Run through the data and copy out every line that mentions the word "ellipse".

_RECORDS SHOWN_:
□ □ □ □ □ □ □
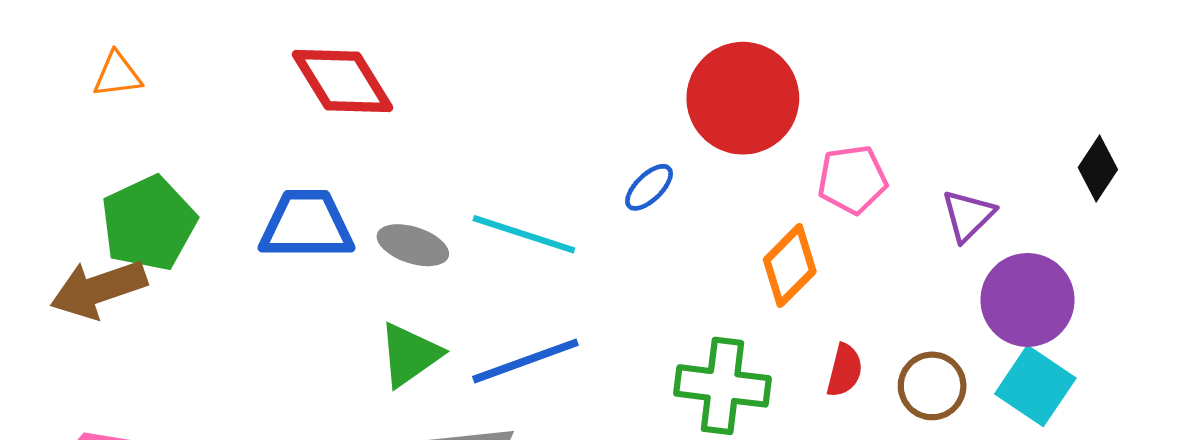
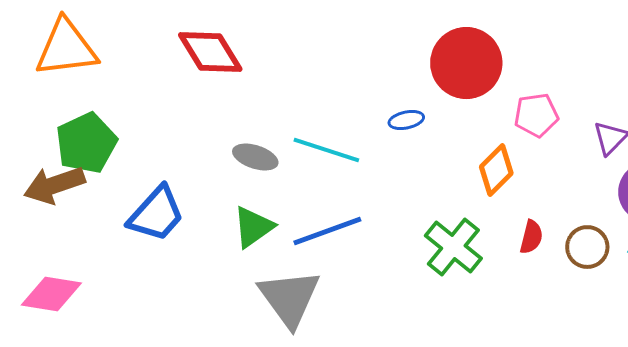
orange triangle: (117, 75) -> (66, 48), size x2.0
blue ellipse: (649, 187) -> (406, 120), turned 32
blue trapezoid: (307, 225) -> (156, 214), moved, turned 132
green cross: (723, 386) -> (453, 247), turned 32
□ □ □ □ □ □ □
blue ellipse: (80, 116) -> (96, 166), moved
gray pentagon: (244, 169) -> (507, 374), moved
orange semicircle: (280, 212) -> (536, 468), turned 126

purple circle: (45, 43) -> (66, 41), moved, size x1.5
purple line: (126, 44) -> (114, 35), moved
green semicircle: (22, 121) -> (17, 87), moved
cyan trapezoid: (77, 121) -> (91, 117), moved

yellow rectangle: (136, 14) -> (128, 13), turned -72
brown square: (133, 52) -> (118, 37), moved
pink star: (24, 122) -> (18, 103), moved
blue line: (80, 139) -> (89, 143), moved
□ □ □ □ □ □ □
_RESULT_:
blue ellipse: (649, 187) -> (406, 120), turned 32
blue ellipse: (80, 116) -> (96, 166), moved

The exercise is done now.